■ **Dataset records**:
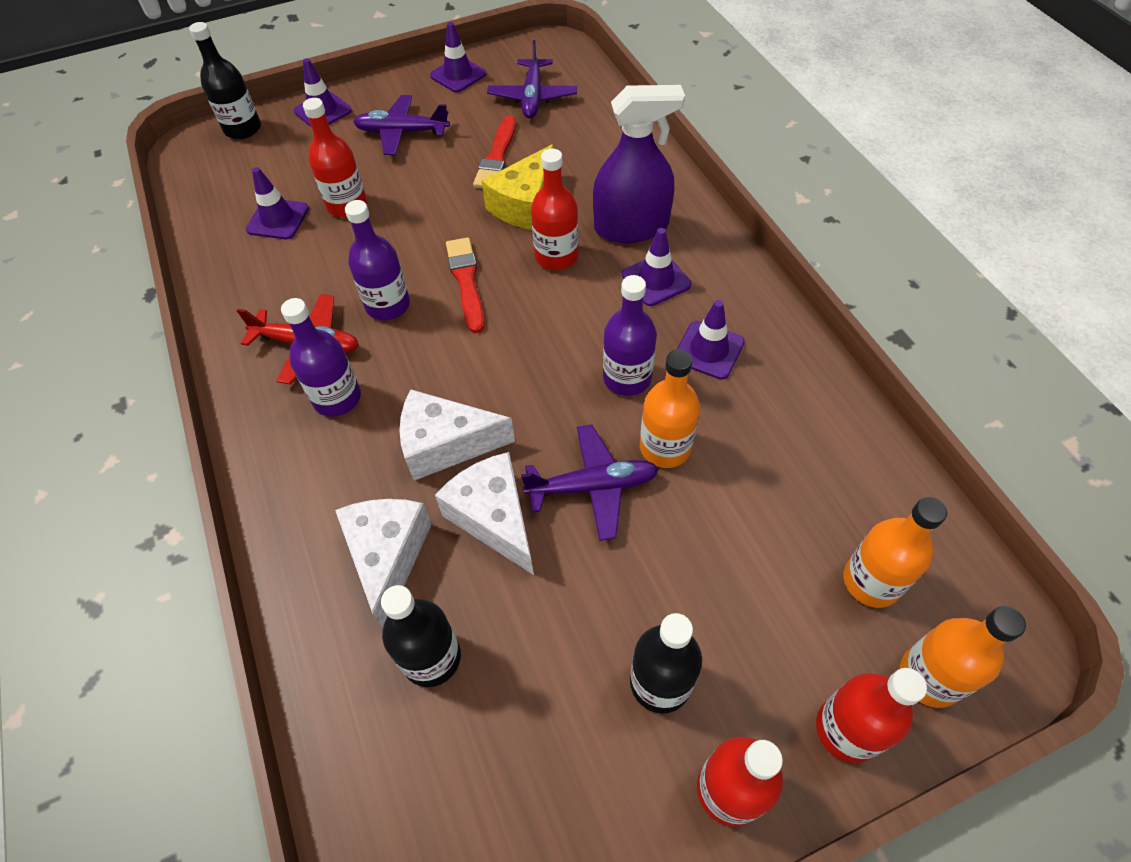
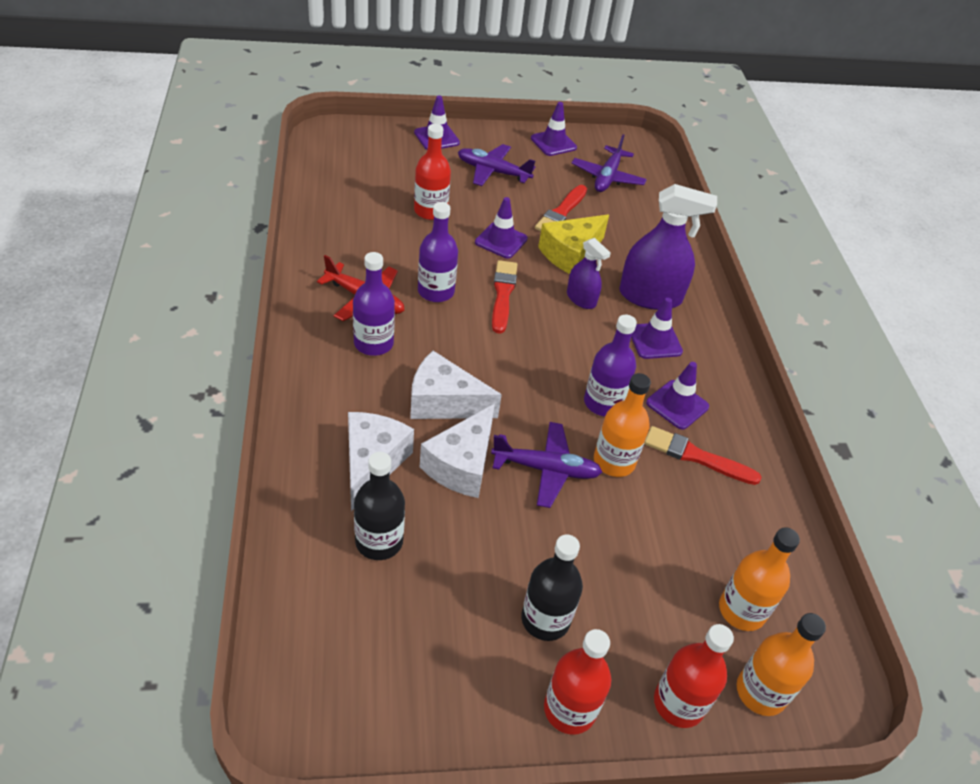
camera: 10 degrees right, 10 degrees down
(243, 129) = (370, 132): black bottle -> none
(278, 219) = (374, 204): purple traffic cone -> purple traffic cone (501, 241)
(494, 518) = (461, 464): white cheese -> white cheese turned 135 degrees counterclockwise
(556, 256) = (581, 299): red bottle -> purple spray bottle
(752, 407) = (696, 456): none -> red brush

■ **Directions for this task**:
Every line above from the line with "(278, 219) = (374, 204): purple" to the line with "(556, 256) = (581, 299): red" is wanted, ends included; write them out exactly and add no other line.

■ **Solution for this exercise**:
(278, 219) = (374, 204): purple traffic cone -> purple traffic cone (501, 241)
(494, 518) = (461, 464): white cheese -> white cheese turned 135 degrees counterclockwise
(556, 256) = (581, 299): red bottle -> purple spray bottle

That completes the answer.